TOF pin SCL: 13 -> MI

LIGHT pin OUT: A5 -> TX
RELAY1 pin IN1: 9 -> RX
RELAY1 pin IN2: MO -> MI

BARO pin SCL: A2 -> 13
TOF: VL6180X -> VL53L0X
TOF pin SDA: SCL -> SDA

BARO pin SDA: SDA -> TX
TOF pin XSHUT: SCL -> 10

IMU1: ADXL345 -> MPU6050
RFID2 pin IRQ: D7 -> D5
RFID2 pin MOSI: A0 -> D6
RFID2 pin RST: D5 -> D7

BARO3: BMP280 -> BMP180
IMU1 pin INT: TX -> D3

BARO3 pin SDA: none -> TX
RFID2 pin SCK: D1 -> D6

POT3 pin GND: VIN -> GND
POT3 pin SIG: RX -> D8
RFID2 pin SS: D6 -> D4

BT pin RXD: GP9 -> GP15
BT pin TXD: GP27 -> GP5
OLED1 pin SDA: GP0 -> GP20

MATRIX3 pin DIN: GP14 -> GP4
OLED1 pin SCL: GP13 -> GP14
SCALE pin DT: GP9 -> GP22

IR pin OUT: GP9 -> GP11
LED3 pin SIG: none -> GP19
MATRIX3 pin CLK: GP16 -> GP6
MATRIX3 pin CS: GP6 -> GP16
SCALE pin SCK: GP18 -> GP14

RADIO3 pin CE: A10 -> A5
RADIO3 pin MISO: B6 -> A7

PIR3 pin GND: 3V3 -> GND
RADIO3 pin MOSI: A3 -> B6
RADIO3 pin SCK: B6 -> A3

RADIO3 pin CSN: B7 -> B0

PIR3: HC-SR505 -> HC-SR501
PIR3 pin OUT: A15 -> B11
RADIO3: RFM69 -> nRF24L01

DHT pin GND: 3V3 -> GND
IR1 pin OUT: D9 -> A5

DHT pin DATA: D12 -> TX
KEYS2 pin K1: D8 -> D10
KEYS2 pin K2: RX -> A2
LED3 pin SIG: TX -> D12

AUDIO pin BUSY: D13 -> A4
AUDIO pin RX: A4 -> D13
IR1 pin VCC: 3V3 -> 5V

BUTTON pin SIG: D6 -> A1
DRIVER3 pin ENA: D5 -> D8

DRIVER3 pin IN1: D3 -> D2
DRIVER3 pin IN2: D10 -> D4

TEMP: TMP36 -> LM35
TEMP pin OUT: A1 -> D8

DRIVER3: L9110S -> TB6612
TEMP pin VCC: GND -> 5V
--------------------------------
What you need to do
In the material above, transcribe exactly the lines beginning at the one with "IMU1: ADXL345 -> MPU6050" and ending at the one with "RFID2 pin SS: D6 -> D4", both included.

Reply to the exercise
IMU1: ADXL345 -> MPU6050
RFID2 pin IRQ: D7 -> D5
RFID2 pin MOSI: A0 -> D6
RFID2 pin RST: D5 -> D7

BARO3: BMP280 -> BMP180
IMU1 pin INT: TX -> D3

BARO3 pin SDA: none -> TX
RFID2 pin SCK: D1 -> D6

POT3 pin GND: VIN -> GND
POT3 pin SIG: RX -> D8
RFID2 pin SS: D6 -> D4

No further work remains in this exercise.